Information given —

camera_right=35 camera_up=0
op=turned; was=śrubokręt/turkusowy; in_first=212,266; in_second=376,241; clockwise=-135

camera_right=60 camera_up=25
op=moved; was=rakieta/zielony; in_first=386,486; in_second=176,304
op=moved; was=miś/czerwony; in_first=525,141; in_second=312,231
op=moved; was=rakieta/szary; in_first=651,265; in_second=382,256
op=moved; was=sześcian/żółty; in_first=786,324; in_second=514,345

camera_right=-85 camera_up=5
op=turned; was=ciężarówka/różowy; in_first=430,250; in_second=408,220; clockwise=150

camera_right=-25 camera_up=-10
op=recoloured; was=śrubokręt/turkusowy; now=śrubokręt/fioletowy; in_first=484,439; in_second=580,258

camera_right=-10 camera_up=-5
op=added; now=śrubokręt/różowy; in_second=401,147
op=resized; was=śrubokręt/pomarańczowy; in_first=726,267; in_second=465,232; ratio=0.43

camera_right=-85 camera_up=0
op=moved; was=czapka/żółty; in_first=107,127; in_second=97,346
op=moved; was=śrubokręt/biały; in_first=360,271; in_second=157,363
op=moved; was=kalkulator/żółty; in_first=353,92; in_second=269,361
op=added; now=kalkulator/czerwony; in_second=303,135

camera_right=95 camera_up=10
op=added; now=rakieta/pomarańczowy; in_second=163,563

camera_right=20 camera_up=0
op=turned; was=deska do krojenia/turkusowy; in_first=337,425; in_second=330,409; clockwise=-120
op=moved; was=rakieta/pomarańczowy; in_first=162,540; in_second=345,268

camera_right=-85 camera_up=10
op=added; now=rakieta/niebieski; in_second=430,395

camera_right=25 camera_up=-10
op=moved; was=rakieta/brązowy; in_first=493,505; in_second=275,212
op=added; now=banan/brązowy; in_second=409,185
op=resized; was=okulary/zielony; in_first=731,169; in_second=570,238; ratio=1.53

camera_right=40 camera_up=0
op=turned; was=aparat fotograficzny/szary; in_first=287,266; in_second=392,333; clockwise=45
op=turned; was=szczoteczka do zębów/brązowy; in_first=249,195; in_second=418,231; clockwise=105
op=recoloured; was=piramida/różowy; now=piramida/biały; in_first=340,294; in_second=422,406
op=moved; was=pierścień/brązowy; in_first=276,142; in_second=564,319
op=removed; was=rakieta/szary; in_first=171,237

What is expected — Copy out every line in the records where the word "żółty" is found.

Task solution —
op=moved; was=sześcian/żółty; in_first=786,324; in_second=514,345
op=moved; was=czapka/żółty; in_first=107,127; in_second=97,346
op=moved; was=kalkulator/żółty; in_first=353,92; in_second=269,361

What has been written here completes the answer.